_What the task asks_: Go through the data below and copy each line where the word "drum" occurs.

Before-and-after object lists:

━━━━━━━━━━━━━━━━━━━━

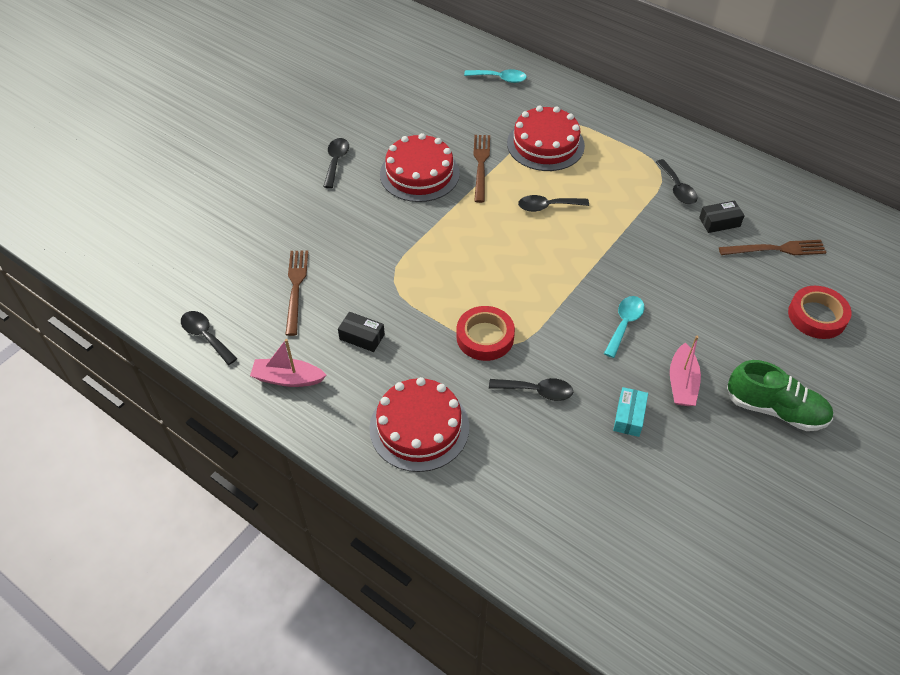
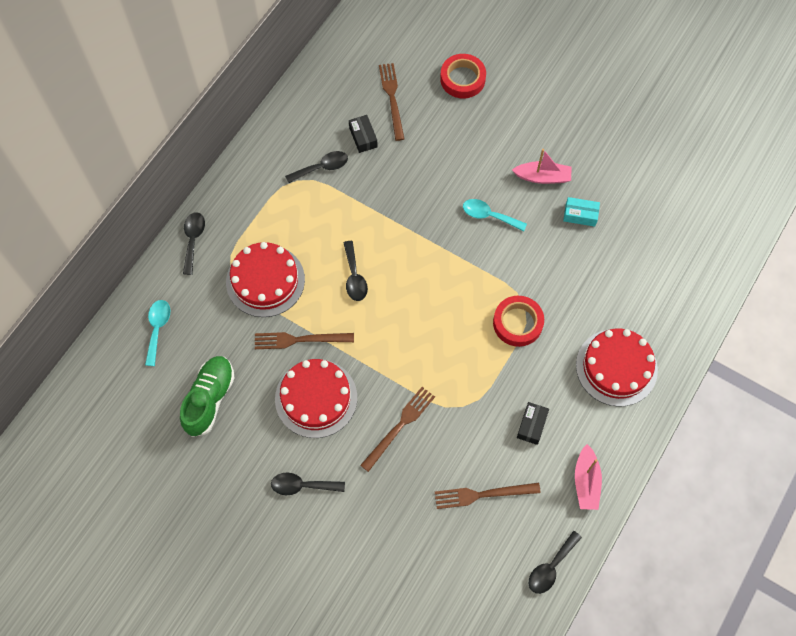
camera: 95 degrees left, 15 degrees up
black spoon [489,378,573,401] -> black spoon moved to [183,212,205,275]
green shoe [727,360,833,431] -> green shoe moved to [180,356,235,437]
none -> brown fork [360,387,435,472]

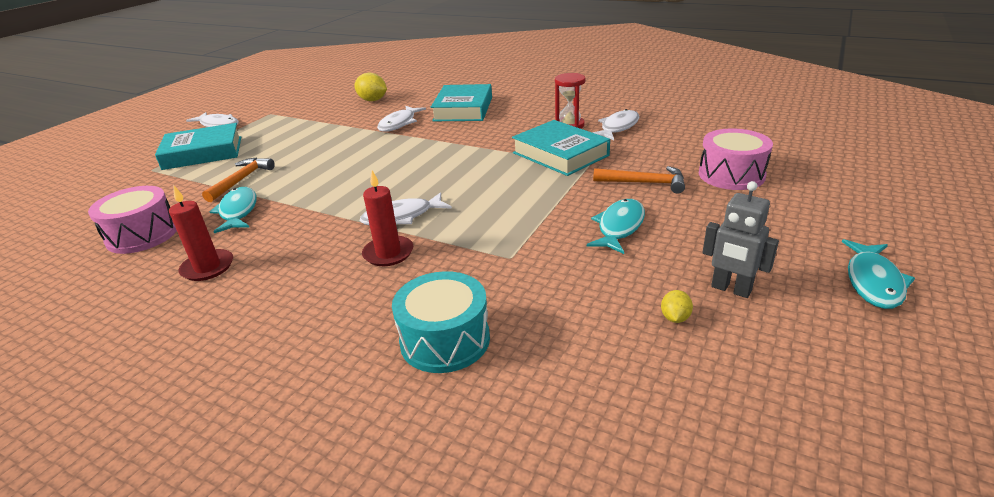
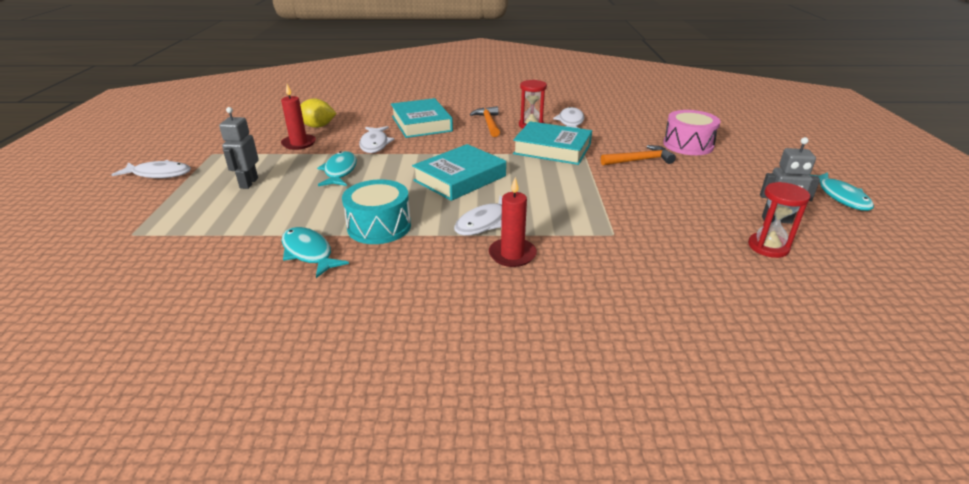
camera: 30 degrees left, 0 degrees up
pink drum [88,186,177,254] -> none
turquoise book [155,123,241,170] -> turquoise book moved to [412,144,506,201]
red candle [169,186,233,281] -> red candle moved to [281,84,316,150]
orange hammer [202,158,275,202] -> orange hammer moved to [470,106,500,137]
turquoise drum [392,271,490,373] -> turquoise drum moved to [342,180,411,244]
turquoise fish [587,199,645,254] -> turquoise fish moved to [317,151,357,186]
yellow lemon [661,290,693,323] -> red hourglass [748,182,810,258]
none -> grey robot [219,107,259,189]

━━━━━━━━━━━━━━━━━━━━

_Finished task_:
pink drum [88,186,177,254] -> none
turquoise drum [392,271,490,373] -> turquoise drum moved to [342,180,411,244]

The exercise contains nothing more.